- Exercise directions:
Look through the data below, and copy each line that carries the word "DGND".
"""
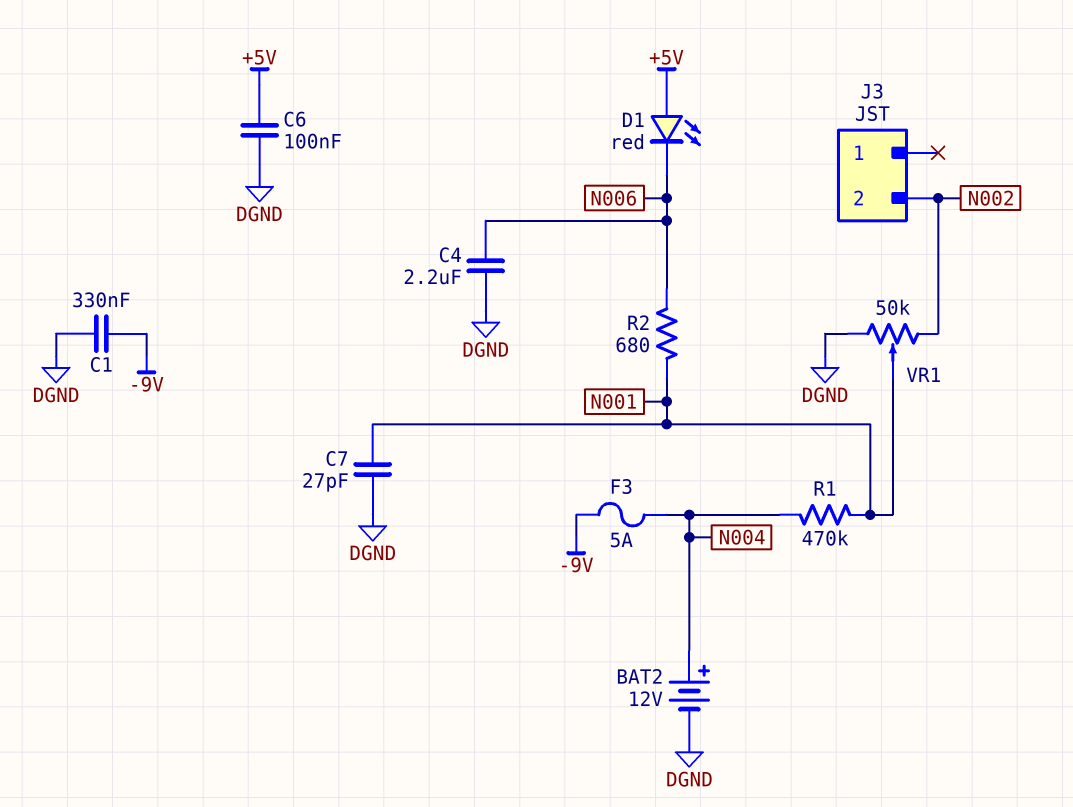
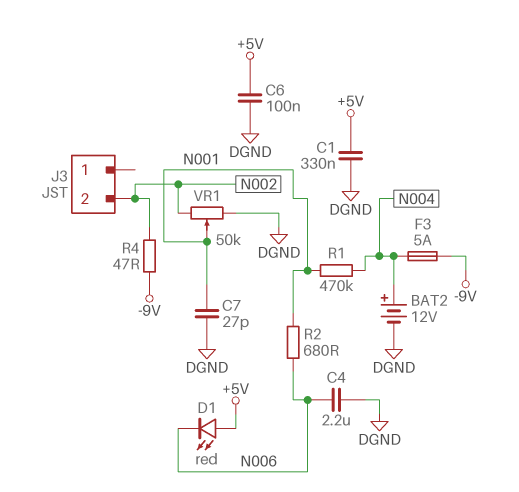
C1: 330nF (-9V, DGND) -> 330nF (+5V, DGND)
R4: none -> 47 (-9V, N002)

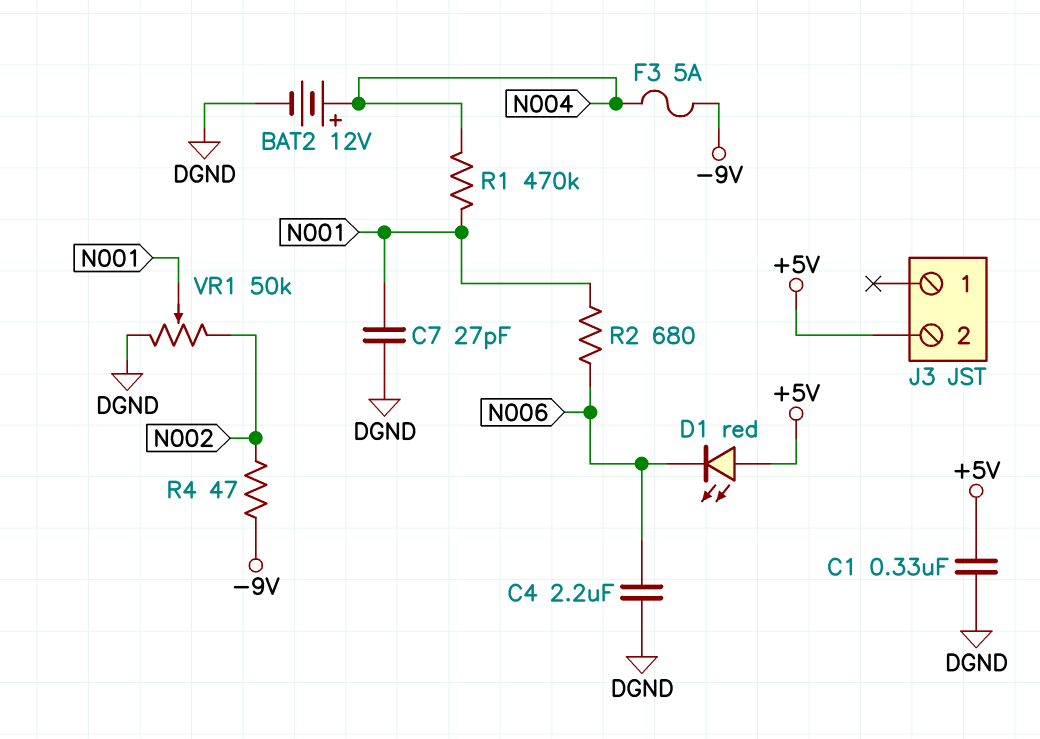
C6: 100nF (+5V, DGND) -> none
J3 pin 2: N002 -> +5V

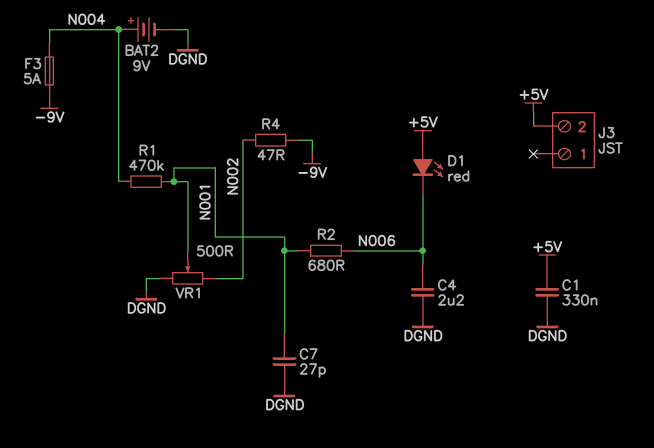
BAT2: 12V (plus N004, minus DGND) -> 9V (plus N004, minus DGND)
VR1: 50k (DGND, N002, wiper N001) -> 500 (DGND, N002, wiper N001)

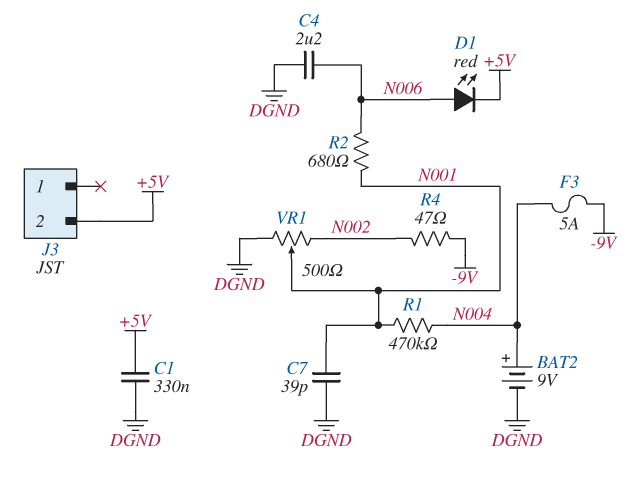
C7: 27pF (DGND, N001) -> 39pF (DGND, N001)
D1: LED red (A +5V, K N006) -> LED red (A N006, K +5V)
"""
- Solution:
C1: 330nF (-9V, DGND) -> 330nF (+5V, DGND)
C6: 100nF (+5V, DGND) -> none
BAT2: 12V (plus N004, minus DGND) -> 9V (plus N004, minus DGND)
VR1: 50k (DGND, N002, wiper N001) -> 500 (DGND, N002, wiper N001)
C7: 27pF (DGND, N001) -> 39pF (DGND, N001)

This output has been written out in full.